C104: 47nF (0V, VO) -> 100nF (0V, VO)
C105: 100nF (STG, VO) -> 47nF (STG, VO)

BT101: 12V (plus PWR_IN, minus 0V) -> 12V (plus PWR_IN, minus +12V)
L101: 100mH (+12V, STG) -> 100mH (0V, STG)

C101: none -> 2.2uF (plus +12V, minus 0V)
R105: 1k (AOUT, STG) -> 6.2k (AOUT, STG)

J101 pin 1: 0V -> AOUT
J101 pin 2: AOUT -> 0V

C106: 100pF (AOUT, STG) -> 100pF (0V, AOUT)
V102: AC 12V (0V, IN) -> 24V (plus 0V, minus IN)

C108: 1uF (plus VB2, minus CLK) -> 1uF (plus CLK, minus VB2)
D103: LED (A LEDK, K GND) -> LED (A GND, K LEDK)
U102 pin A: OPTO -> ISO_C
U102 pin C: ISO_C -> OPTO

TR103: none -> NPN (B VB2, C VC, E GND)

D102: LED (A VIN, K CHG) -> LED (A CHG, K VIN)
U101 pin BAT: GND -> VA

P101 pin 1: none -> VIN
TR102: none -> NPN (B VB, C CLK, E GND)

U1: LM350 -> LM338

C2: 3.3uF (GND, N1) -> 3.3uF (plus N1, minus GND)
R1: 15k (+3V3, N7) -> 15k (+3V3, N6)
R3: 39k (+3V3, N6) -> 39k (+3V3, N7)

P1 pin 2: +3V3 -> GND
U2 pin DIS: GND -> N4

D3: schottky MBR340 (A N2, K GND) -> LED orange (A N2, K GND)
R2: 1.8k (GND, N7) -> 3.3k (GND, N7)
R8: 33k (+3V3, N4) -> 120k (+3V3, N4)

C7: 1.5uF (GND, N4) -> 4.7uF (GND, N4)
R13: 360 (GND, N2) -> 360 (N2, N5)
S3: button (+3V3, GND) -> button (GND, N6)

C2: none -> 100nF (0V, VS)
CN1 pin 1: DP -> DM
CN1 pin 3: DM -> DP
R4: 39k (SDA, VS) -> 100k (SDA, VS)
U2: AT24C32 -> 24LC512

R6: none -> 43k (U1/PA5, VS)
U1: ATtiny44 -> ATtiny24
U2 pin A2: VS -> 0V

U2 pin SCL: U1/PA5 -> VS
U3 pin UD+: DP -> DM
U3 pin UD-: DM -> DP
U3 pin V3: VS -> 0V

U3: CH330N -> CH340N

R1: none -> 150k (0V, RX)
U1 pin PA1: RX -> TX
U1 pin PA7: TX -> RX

----

## Problem requirements
Copy out exactly, and only, the lines from the one that contains "C2: 3.3uF (GND, N1)" through the last line of the material above.

## Exercise result
C2: 3.3uF (GND, N1) -> 3.3uF (plus N1, minus GND)
R1: 15k (+3V3, N7) -> 15k (+3V3, N6)
R3: 39k (+3V3, N6) -> 39k (+3V3, N7)

P1 pin 2: +3V3 -> GND
U2 pin DIS: GND -> N4

D3: schottky MBR340 (A N2, K GND) -> LED orange (A N2, K GND)
R2: 1.8k (GND, N7) -> 3.3k (GND, N7)
R8: 33k (+3V3, N4) -> 120k (+3V3, N4)

C7: 1.5uF (GND, N4) -> 4.7uF (GND, N4)
R13: 360 (GND, N2) -> 360 (N2, N5)
S3: button (+3V3, GND) -> button (GND, N6)

C2: none -> 100nF (0V, VS)
CN1 pin 1: DP -> DM
CN1 pin 3: DM -> DP
R4: 39k (SDA, VS) -> 100k (SDA, VS)
U2: AT24C32 -> 24LC512

R6: none -> 43k (U1/PA5, VS)
U1: ATtiny44 -> ATtiny24
U2 pin A2: VS -> 0V

U2 pin SCL: U1/PA5 -> VS
U3 pin UD+: DP -> DM
U3 pin UD-: DM -> DP
U3 pin V3: VS -> 0V

U3: CH330N -> CH340N

R1: none -> 150k (0V, RX)
U1 pin PA1: RX -> TX
U1 pin PA7: TX -> RX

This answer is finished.